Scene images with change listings
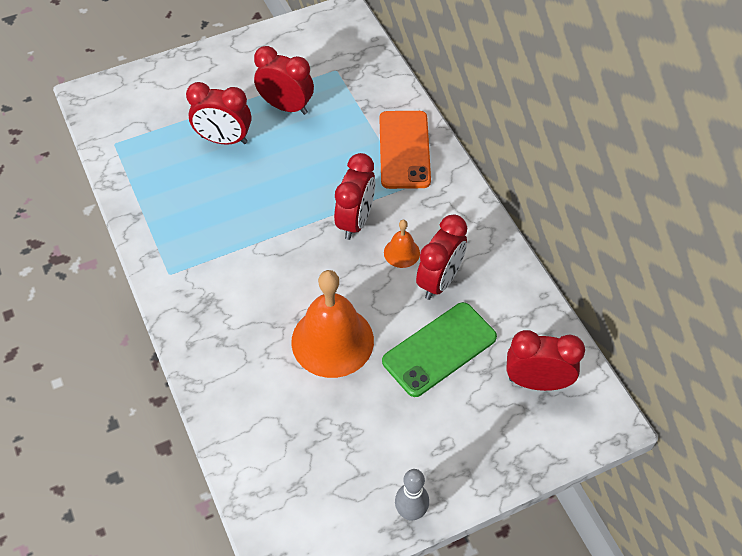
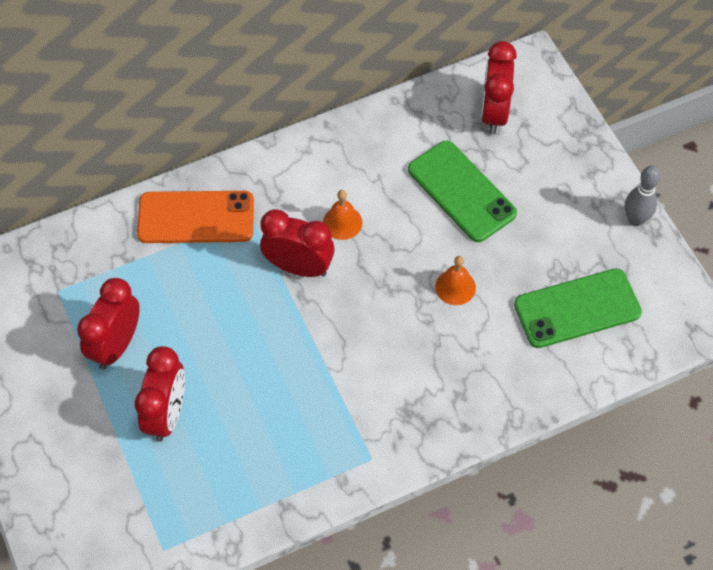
camera: 90 degrees left, 5 degrees up
(305, 446) = (577, 308): none -> green phone
(332, 341) = (455, 287): orange bell -> orange bell, size x0.47
(439, 281) = (379, 188): red clock -> none

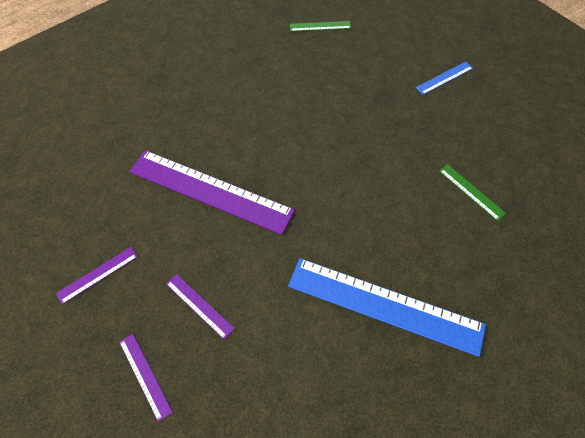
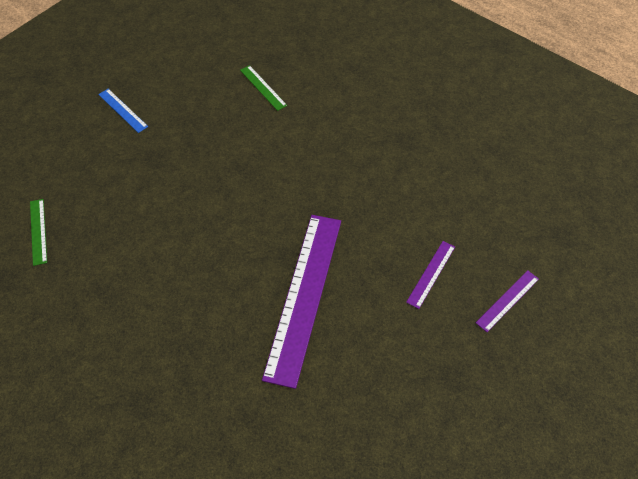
camera: 100 degrees left, 5 degrees down
(97, 274) = (428, 377): purple ruler -> none
(384, 305) = (388, 139): blue ruler -> none
(471, 191) = (263, 87): green ruler -> green ruler turned 75 degrees counterclockwise

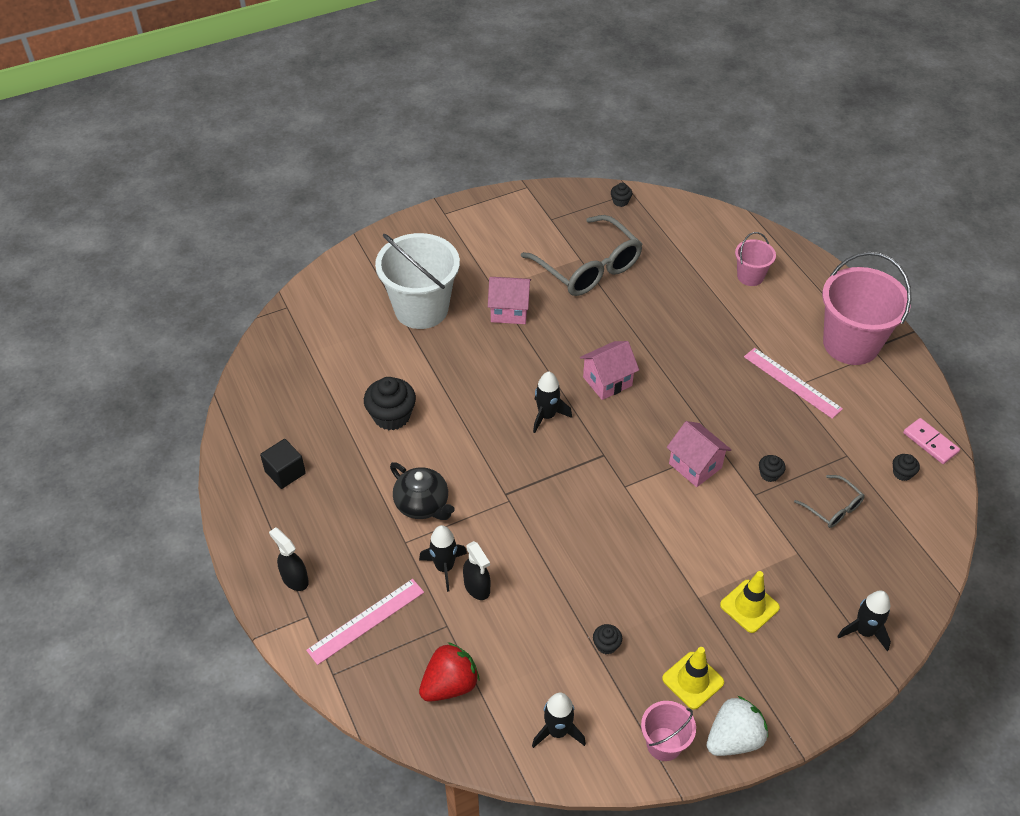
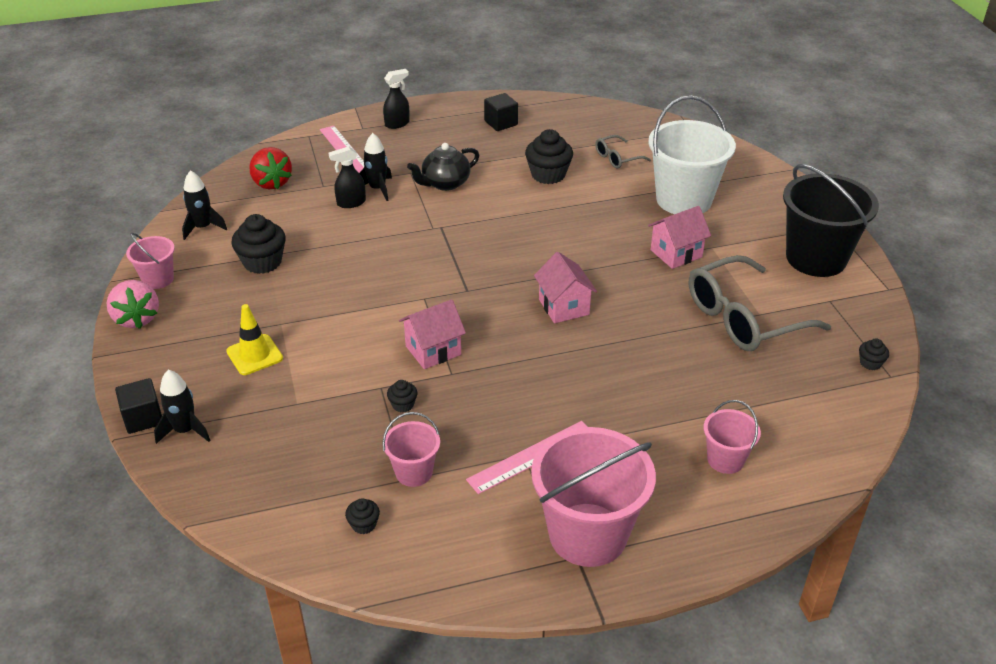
camera: 100 degrees right, 10 degrees down
(495, 225) = (816, 258): none -> black bucket
(509, 311) = (676, 253): pink house -> pink house turned 45 degrees clockwise
(547, 416) = (526, 261): black rocket -> none
(606, 645) = (262, 262): black cupcake -> black cupcake, size x2.02
(693, 680) = (202, 305): yellow traffic cone -> none
(733, 739) = (137, 318): white strawberry -> pink strawberry
(833, 508) = (339, 446): grey glasses -> grey glasses (617, 158)
(838, 452) = (414, 472): none -> pink bucket
(864, 673) = (143, 418): none -> black cube
(930, 442) = (400, 570): pink domino -> none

Required work
For this exercise, return exactly the lines above from the line with "(471, 191) = (263, 87): green" through the line with "(864, 673) = (143, 418): none -> black cube", both included. Do not copy the pictures.

Result of the task
(471, 191) = (263, 87): green ruler -> green ruler turned 75 degrees counterclockwise

camera: 100 degrees right, 10 degrees down
(495, 225) = (816, 258): none -> black bucket
(509, 311) = (676, 253): pink house -> pink house turned 45 degrees clockwise
(547, 416) = (526, 261): black rocket -> none
(606, 645) = (262, 262): black cupcake -> black cupcake, size x2.02
(693, 680) = (202, 305): yellow traffic cone -> none
(733, 739) = (137, 318): white strawberry -> pink strawberry
(833, 508) = (339, 446): grey glasses -> grey glasses (617, 158)
(838, 452) = (414, 472): none -> pink bucket
(864, 673) = (143, 418): none -> black cube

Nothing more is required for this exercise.